-- Records to process follows --

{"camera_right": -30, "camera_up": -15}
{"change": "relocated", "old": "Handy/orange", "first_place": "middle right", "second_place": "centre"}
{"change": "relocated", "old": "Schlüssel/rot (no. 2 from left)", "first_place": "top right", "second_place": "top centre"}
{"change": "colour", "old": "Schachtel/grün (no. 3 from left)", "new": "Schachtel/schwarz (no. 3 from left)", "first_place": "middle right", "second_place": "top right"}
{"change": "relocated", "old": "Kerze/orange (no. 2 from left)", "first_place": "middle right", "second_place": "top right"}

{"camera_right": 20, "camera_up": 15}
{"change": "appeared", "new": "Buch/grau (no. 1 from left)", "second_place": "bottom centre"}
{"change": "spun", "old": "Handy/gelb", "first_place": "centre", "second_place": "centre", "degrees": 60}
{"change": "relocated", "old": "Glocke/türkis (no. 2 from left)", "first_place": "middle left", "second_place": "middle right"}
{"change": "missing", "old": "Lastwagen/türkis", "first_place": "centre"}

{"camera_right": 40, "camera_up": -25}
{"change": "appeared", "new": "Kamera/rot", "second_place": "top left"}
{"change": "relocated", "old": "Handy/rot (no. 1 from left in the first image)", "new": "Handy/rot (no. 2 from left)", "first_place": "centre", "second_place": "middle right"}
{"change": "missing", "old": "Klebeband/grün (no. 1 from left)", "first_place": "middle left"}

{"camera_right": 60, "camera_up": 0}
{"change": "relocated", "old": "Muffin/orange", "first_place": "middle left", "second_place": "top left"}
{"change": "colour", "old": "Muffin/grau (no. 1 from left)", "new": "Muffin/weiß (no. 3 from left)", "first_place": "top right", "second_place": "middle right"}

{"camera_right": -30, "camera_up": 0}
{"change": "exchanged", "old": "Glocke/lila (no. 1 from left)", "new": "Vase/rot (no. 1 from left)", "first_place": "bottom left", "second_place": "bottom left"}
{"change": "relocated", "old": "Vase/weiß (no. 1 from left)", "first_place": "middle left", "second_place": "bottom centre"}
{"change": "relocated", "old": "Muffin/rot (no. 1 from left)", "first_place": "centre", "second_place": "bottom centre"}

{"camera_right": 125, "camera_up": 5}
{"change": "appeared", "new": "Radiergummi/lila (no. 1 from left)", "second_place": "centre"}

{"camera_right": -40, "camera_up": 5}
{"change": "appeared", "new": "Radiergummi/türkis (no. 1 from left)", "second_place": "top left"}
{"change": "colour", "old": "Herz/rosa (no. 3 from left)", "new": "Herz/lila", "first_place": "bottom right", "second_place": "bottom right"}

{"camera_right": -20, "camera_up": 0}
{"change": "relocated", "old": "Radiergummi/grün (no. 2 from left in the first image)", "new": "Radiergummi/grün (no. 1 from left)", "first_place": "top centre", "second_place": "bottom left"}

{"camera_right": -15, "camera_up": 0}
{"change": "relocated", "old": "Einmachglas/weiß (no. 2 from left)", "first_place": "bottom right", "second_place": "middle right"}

-- Records to process concluded --

# [About this exercise]
Copy out all of the data. Keep every word unchanged.

# [Answer below]
{"camera_right": -30, "camera_up": -15}
{"change": "relocated", "old": "Handy/orange", "first_place": "middle right", "second_place": "centre"}
{"change": "relocated", "old": "Schlüssel/rot (no. 2 from left)", "first_place": "top right", "second_place": "top centre"}
{"change": "colour", "old": "Schachtel/grün (no. 3 from left)", "new": "Schachtel/schwarz (no. 3 from left)", "first_place": "middle right", "second_place": "top right"}
{"change": "relocated", "old": "Kerze/orange (no. 2 from left)", "first_place": "middle right", "second_place": "top right"}

{"camera_right": 20, "camera_up": 15}
{"change": "appeared", "new": "Buch/grau (no. 1 from left)", "second_place": "bottom centre"}
{"change": "spun", "old": "Handy/gelb", "first_place": "centre", "second_place": "centre", "degrees": 60}
{"change": "relocated", "old": "Glocke/türkis (no. 2 from left)", "first_place": "middle left", "second_place": "middle right"}
{"change": "missing", "old": "Lastwagen/türkis", "first_place": "centre"}

{"camera_right": 40, "camera_up": -25}
{"change": "appeared", "new": "Kamera/rot", "second_place": "top left"}
{"change": "relocated", "old": "Handy/rot (no. 1 from left in the first image)", "new": "Handy/rot (no. 2 from left)", "first_place": "centre", "second_place": "middle right"}
{"change": "missing", "old": "Klebeband/grün (no. 1 from left)", "first_place": "middle left"}

{"camera_right": 60, "camera_up": 0}
{"change": "relocated", "old": "Muffin/orange", "first_place": "middle left", "second_place": "top left"}
{"change": "colour", "old": "Muffin/grau (no. 1 from left)", "new": "Muffin/weiß (no. 3 from left)", "first_place": "top right", "second_place": "middle right"}

{"camera_right": -30, "camera_up": 0}
{"change": "exchanged", "old": "Glocke/lila (no. 1 from left)", "new": "Vase/rot (no. 1 from left)", "first_place": "bottom left", "second_place": "bottom left"}
{"change": "relocated", "old": "Vase/weiß (no. 1 from left)", "first_place": "middle left", "second_place": "bottom centre"}
{"change": "relocated", "old": "Muffin/rot (no. 1 from left)", "first_place": "centre", "second_place": "bottom centre"}

{"camera_right": 125, "camera_up": 5}
{"change": "appeared", "new": "Radiergummi/lila (no. 1 from left)", "second_place": "centre"}

{"camera_right": -40, "camera_up": 5}
{"change": "appeared", "new": "Radiergummi/türkis (no. 1 from left)", "second_place": "top left"}
{"change": "colour", "old": "Herz/rosa (no. 3 from left)", "new": "Herz/lila", "first_place": "bottom right", "second_place": "bottom right"}

{"camera_right": -20, "camera_up": 0}
{"change": "relocated", "old": "Radiergummi/grün (no. 2 from left in the first image)", "new": "Radiergummi/grün (no. 1 from left)", "first_place": "top centre", "second_place": "bottom left"}

{"camera_right": -15, "camera_up": 0}
{"change": "relocated", "old": "Einmachglas/weiß (no. 2 from left)", "first_place": "bottom right", "second_place": "middle right"}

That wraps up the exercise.